YOUR ASSIGNMENT - Check every line of the records below for the string "orange" and copy the ones that have it.
====== LISTED RECORDS ======
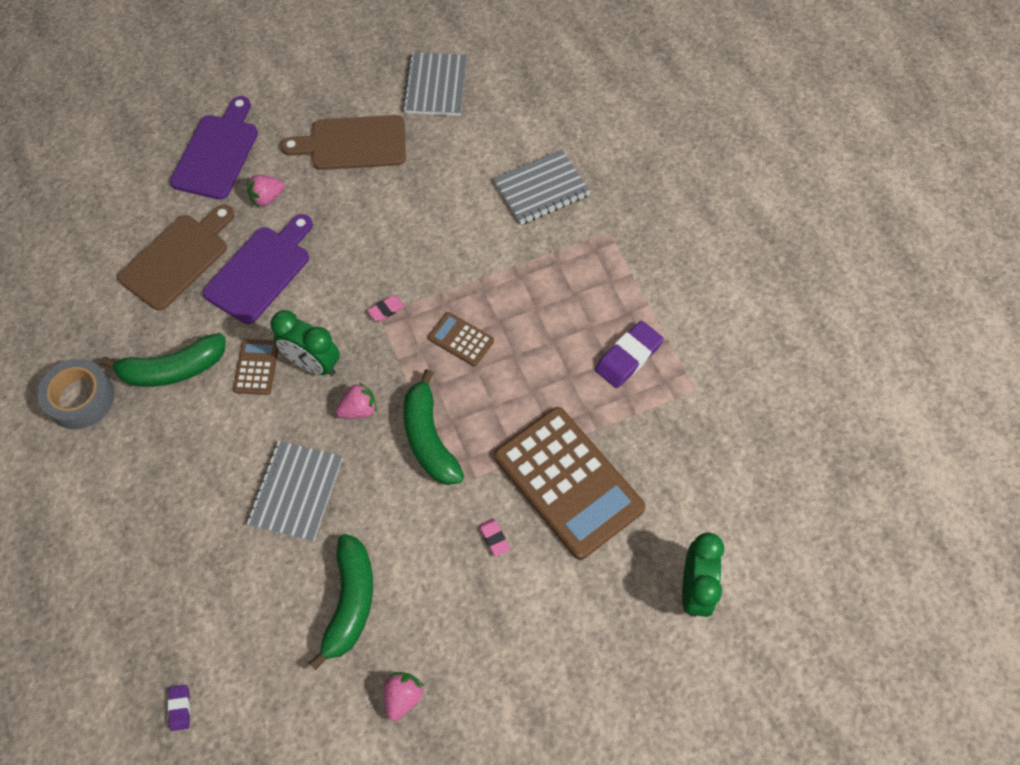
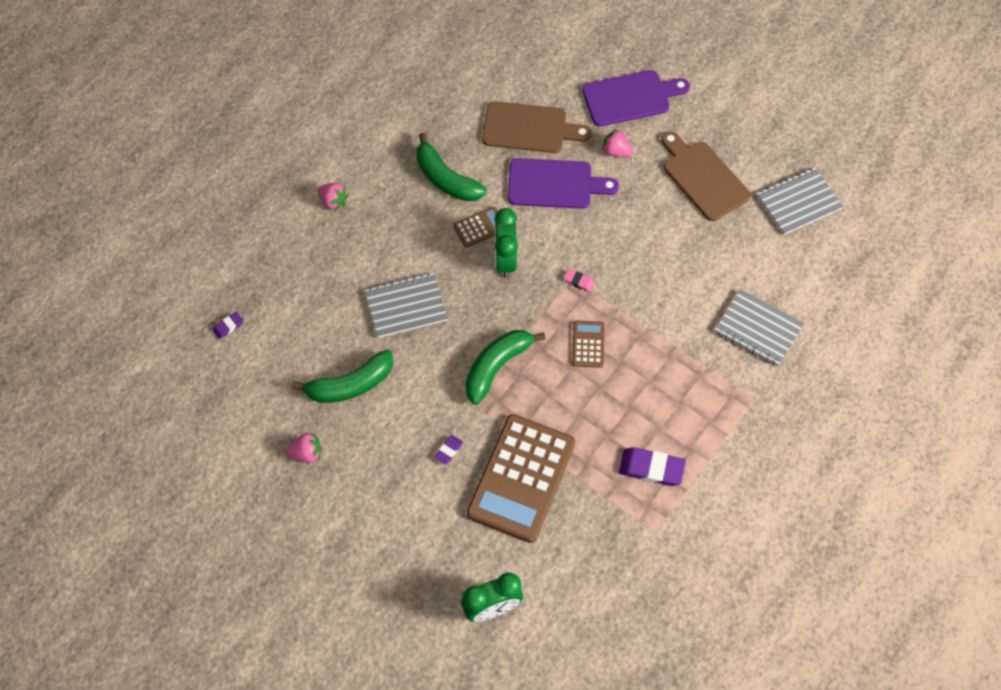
camera: 60 degrees right, 0 degrees up
(80, 398) = (391, 140): grey tape -> none
(359, 409) = (490, 309): pink strawberry -> pink strawberry (333, 201)
(494, 538) = (448, 450): pink eraser -> purple eraser

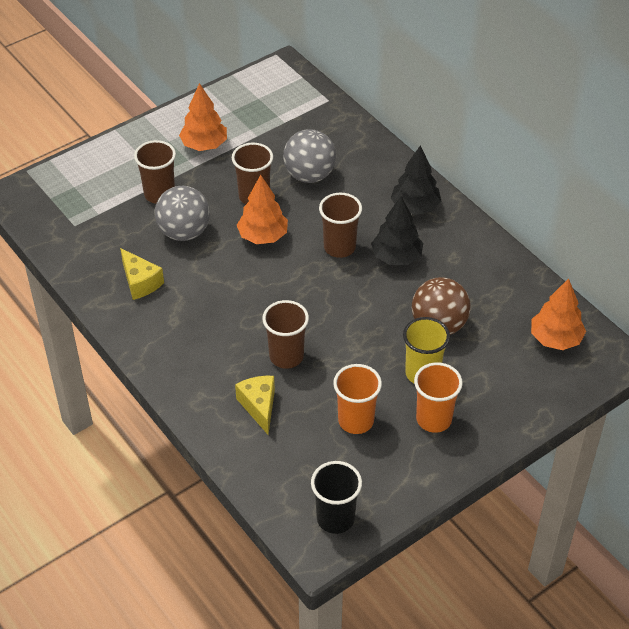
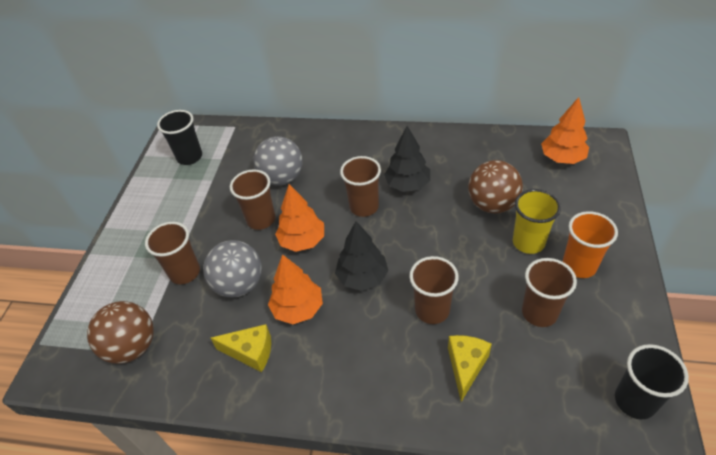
camera: 40 degrees left, 0 degrees up
(76, 218) = (132, 347): none -> brown ball
(204, 145) = (179, 213): orange tree -> orange tree (298, 309)
(259, 406) = (466, 366): yellow cheese -> yellow cheese turned 75 degrees clockwise
(263, 102) = (189, 157): none -> black cup
(356, 421) = (539, 313): orange cup -> brown cup
(415, 207) = (376, 147): black tree -> black tree (362, 277)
======
EXERCISE OUTPUT -
(204, 145) = (179, 213): orange tree -> orange tree (298, 309)
(356, 421) = (539, 313): orange cup -> brown cup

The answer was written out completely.